------ Records for the task

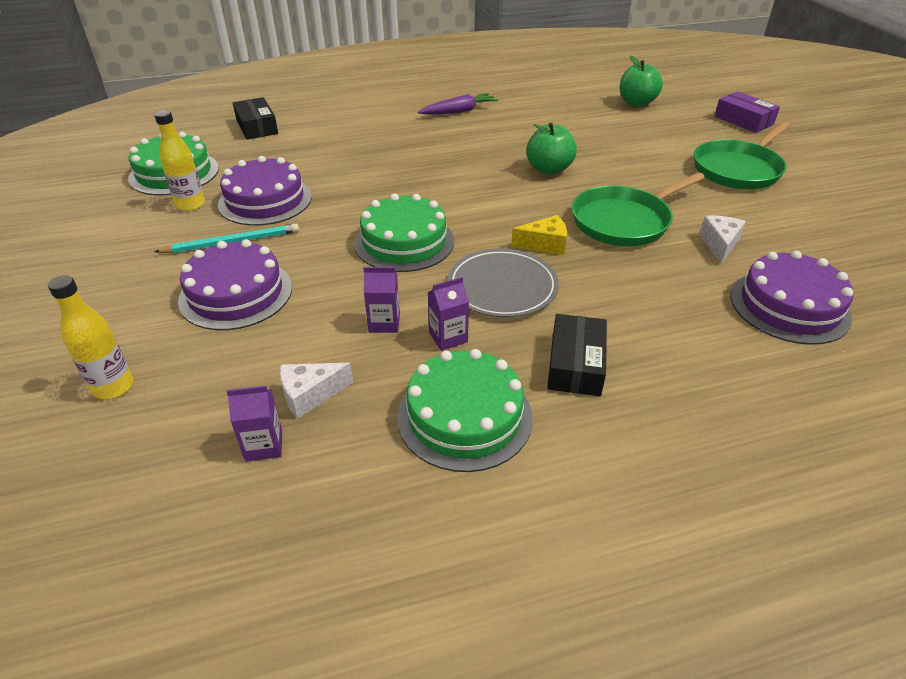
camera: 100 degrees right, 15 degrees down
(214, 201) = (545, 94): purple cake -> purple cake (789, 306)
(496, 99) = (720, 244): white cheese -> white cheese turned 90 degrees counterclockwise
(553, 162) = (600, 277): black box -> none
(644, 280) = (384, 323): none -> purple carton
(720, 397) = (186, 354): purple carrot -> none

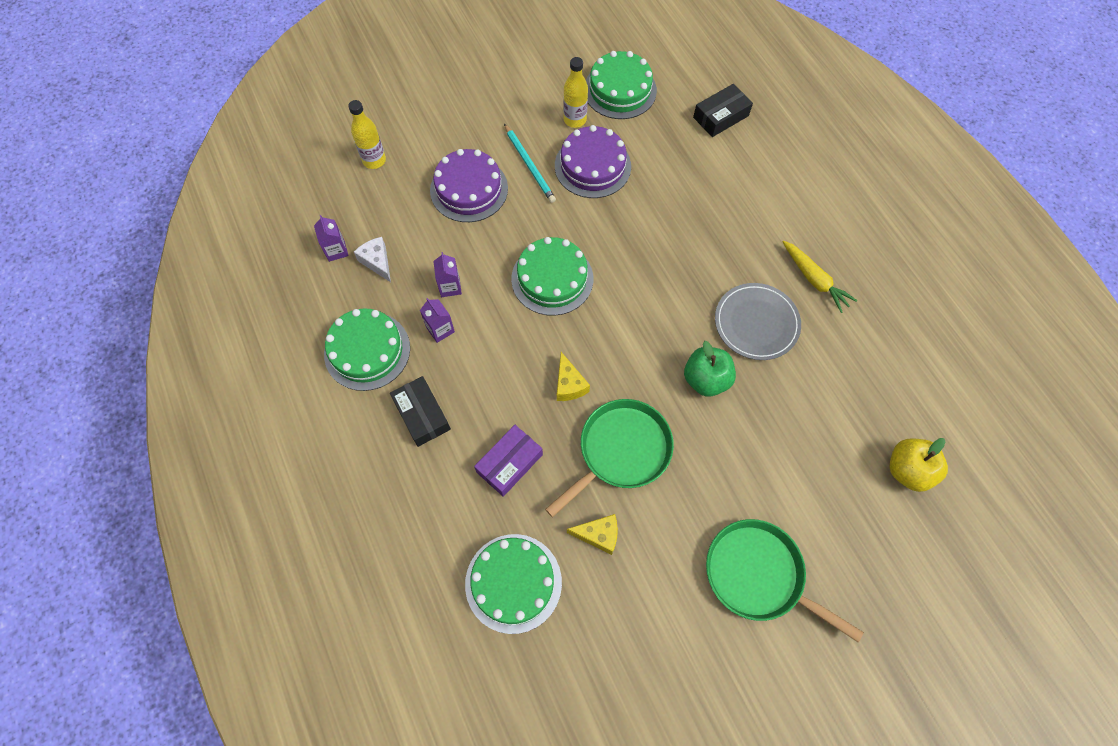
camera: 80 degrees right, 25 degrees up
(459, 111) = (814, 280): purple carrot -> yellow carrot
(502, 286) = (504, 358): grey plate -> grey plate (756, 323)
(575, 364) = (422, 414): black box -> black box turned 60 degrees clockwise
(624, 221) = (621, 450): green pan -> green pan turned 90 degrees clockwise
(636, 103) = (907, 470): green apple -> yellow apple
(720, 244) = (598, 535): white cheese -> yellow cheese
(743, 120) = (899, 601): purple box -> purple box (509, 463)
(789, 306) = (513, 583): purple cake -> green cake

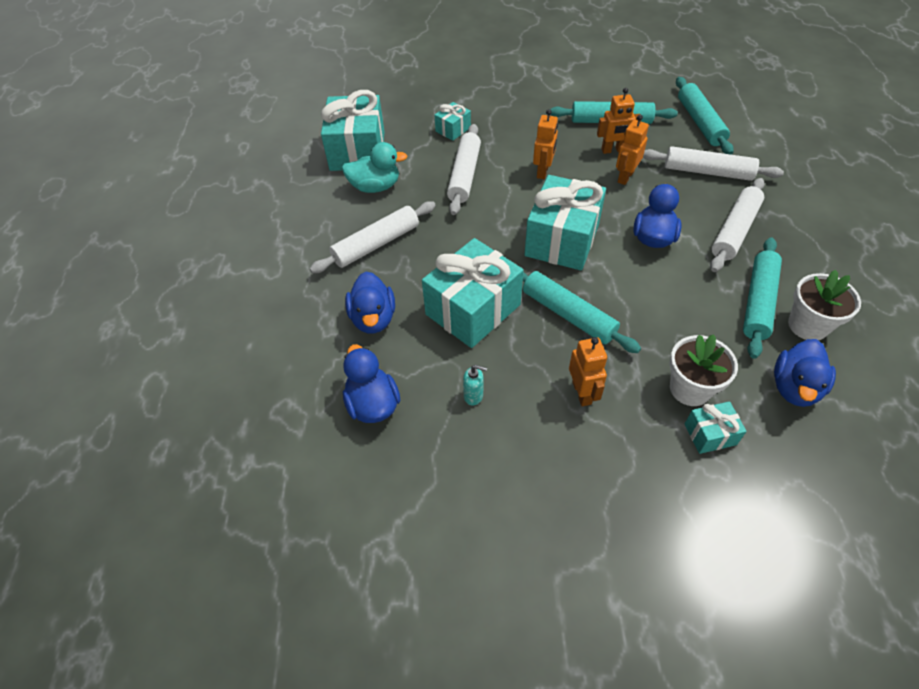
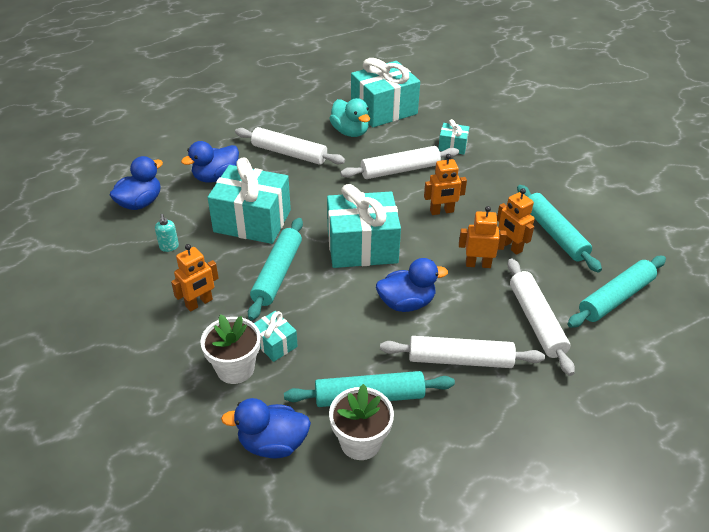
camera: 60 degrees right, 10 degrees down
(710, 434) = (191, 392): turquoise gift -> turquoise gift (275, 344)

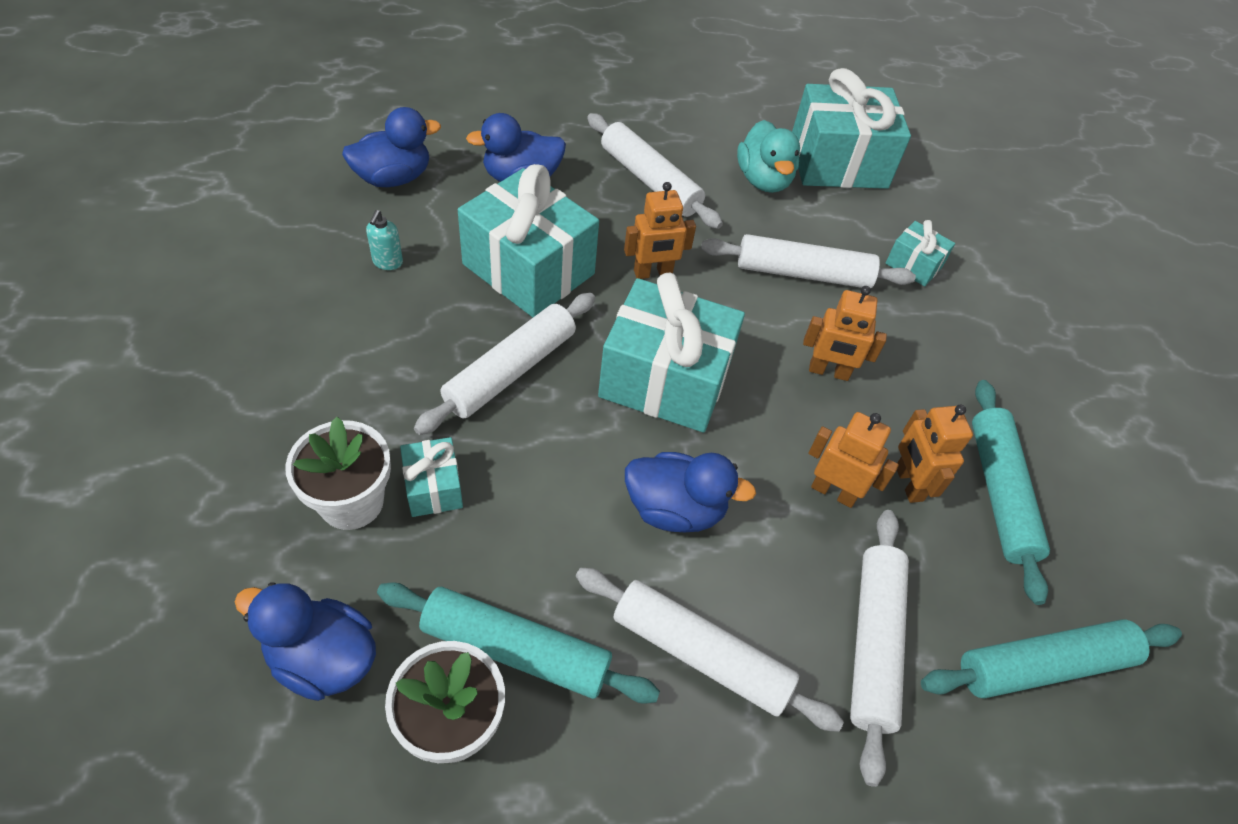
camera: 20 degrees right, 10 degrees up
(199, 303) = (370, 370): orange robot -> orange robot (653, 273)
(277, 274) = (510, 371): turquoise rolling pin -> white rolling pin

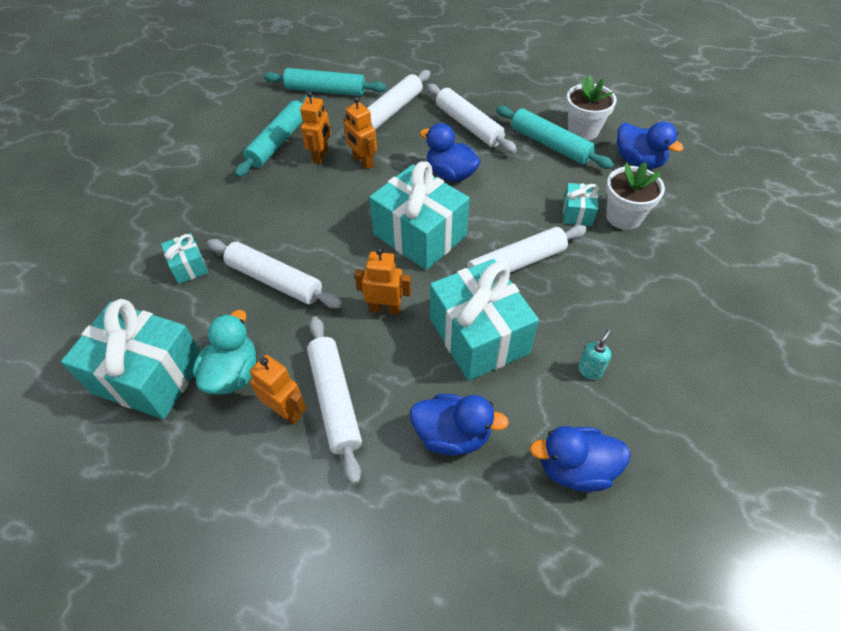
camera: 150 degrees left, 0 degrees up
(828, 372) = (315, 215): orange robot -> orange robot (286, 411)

------------

*What to work on:* Output the lines above exactly, but only those between the line holding "(502, 286) = (504, 358): grey" and the line holding "(720, 244) = (598, 535): white", inclusive.

*Completed exercise:*
(502, 286) = (504, 358): grey plate -> grey plate (756, 323)
(575, 364) = (422, 414): black box -> black box turned 60 degrees clockwise
(624, 221) = (621, 450): green pan -> green pan turned 90 degrees clockwise
(636, 103) = (907, 470): green apple -> yellow apple
(720, 244) = (598, 535): white cheese -> yellow cheese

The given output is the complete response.